> Assigned task
Retype verbatim the lines of the listing, from the very first through the line with "move: pink gogegil".

------ Data

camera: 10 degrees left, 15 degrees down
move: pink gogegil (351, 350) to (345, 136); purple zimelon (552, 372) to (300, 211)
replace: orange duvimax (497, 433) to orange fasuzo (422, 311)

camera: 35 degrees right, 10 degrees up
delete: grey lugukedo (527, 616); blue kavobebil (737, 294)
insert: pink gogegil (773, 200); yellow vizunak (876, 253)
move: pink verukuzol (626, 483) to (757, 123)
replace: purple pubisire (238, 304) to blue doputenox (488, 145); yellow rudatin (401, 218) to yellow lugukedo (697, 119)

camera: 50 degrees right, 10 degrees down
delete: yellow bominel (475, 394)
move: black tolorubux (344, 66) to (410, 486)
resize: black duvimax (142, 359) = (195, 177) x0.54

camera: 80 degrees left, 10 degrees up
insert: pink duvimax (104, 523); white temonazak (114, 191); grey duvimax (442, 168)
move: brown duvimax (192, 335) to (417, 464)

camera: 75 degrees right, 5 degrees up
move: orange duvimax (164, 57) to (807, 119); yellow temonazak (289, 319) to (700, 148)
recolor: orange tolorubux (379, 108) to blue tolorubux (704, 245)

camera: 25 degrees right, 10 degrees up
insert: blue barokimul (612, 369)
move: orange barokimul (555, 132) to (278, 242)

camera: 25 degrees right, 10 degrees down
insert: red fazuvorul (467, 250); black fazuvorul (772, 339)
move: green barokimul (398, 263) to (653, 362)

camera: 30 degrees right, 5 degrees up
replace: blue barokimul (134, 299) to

------------

> Response to this exercise
camera: 10 degrees left, 15 degrees down
move: pink gogegil (351, 350) to (345, 136); purple zimelon (552, 372) to (300, 211)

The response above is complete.